Record set —
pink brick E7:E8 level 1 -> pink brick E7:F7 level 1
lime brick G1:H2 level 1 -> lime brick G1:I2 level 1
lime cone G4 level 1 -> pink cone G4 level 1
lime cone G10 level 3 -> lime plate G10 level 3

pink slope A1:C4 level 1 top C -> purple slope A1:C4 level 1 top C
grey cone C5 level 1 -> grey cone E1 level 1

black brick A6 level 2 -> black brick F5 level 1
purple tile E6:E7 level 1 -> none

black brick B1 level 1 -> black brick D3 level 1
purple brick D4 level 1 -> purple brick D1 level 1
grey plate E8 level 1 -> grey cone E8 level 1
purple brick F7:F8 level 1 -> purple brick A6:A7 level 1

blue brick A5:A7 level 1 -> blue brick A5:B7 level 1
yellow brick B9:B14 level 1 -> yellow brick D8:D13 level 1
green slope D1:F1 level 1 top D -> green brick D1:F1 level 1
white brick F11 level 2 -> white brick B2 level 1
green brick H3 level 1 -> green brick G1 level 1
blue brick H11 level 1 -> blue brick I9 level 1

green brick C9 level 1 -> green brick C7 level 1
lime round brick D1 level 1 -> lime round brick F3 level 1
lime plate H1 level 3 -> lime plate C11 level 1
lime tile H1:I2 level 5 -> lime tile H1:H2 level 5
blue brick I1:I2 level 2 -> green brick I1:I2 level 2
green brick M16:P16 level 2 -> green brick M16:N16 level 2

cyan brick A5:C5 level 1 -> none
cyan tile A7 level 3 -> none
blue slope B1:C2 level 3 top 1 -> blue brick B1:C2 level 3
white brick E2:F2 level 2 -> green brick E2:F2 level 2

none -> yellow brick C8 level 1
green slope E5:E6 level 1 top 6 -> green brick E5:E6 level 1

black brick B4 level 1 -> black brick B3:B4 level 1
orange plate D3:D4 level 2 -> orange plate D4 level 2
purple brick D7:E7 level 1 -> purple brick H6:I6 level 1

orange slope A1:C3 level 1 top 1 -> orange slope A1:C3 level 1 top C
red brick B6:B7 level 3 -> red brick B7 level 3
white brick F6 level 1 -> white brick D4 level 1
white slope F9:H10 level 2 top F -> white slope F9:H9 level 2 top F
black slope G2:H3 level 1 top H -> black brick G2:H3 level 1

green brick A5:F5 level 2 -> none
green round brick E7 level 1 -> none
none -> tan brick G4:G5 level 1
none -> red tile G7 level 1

Problem details —
All lines with the word "orange" must be located in the data and copied.

Answer space —
orange plate D3:D4 level 2 -> orange plate D4 level 2
orange slope A1:C3 level 1 top 1 -> orange slope A1:C3 level 1 top C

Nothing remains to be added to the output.